# Short exercise:
Count the lines in the material below that contain the string "kern". Reply with the number alone.

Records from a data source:
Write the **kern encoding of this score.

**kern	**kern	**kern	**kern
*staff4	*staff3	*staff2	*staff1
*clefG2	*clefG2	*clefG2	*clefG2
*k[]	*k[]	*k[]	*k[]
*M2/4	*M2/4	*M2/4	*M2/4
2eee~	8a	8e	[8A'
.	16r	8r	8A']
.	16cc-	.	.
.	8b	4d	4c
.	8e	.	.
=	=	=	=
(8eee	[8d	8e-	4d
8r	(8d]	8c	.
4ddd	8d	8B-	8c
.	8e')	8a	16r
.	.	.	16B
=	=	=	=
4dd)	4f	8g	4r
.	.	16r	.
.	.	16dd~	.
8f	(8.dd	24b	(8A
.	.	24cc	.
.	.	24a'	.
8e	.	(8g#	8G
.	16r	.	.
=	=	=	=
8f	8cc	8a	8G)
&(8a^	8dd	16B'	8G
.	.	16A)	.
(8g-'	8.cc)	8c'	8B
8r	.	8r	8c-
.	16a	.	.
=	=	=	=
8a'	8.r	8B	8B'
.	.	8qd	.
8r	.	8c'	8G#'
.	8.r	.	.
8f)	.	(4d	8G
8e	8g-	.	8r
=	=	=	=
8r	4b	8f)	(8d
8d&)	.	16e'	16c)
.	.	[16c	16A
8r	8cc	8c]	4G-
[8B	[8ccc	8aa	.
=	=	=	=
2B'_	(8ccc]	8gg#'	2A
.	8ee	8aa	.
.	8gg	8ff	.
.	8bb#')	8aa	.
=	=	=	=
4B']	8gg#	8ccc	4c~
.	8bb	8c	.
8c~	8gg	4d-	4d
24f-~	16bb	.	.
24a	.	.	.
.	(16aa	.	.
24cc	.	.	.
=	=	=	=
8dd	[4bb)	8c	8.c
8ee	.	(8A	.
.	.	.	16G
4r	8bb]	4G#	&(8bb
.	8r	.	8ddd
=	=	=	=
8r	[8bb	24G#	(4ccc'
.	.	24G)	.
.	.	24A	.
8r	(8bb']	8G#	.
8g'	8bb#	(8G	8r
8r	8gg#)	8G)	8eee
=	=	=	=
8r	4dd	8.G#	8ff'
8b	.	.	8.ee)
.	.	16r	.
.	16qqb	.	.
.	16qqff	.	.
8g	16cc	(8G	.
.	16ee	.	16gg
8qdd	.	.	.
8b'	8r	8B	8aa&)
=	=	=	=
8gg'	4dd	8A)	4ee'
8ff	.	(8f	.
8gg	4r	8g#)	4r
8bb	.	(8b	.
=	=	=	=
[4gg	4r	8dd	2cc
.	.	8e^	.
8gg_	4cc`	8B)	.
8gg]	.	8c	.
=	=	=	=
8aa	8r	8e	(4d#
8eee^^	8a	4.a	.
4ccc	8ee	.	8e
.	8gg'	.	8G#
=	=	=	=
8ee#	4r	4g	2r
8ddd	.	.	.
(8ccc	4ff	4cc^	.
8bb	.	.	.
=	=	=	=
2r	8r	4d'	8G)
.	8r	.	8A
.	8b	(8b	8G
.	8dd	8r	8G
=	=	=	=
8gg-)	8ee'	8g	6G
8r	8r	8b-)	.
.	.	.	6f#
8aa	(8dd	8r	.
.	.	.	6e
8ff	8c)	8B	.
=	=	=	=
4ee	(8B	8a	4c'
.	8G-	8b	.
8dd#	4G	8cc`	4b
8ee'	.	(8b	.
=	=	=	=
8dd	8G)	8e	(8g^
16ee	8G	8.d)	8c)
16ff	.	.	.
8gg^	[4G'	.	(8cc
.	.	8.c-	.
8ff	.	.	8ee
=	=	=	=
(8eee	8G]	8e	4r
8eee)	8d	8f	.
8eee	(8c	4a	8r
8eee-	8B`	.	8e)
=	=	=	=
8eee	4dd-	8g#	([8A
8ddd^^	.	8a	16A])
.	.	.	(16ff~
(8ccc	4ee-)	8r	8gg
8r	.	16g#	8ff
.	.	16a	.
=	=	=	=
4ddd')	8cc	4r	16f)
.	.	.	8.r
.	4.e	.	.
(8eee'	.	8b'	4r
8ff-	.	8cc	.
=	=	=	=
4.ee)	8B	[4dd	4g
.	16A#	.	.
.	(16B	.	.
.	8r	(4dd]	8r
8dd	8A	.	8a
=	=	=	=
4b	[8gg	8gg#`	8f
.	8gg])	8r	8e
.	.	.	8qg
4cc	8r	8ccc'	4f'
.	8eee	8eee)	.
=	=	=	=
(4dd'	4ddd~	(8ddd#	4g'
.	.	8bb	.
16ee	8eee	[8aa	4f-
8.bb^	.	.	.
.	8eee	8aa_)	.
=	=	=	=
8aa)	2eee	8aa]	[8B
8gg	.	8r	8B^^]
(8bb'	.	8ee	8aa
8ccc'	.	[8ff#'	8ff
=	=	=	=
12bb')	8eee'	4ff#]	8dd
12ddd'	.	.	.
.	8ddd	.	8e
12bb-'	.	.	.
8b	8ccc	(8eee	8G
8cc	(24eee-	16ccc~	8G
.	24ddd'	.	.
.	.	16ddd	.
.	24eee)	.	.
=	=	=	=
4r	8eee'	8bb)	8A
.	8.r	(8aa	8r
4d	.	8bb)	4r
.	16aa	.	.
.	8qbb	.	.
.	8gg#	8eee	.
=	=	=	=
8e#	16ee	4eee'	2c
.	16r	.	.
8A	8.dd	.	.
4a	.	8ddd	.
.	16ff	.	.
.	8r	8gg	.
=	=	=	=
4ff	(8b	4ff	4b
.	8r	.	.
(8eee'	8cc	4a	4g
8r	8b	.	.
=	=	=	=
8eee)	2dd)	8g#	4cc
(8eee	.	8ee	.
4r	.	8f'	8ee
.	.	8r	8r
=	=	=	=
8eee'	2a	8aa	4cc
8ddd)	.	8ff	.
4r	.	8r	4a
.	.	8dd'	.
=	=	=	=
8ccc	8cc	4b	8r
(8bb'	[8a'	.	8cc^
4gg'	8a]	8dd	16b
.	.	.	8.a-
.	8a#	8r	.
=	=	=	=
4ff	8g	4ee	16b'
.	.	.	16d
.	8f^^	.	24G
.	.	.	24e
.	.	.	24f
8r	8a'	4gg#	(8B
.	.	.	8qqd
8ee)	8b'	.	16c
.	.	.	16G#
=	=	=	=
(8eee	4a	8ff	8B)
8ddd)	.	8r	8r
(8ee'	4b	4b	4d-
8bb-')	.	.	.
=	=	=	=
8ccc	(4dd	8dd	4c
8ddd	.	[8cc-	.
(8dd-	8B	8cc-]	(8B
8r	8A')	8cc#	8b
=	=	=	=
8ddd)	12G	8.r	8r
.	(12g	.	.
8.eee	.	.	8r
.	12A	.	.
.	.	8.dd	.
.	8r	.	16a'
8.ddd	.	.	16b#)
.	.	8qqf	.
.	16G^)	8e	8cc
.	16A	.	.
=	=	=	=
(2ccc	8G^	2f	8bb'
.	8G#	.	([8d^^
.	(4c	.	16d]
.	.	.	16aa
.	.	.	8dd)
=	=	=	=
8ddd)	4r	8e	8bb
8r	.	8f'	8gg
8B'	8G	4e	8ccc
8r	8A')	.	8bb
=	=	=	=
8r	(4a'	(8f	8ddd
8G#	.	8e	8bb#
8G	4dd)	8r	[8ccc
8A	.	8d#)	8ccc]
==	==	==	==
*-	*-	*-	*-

# Solved problem:
2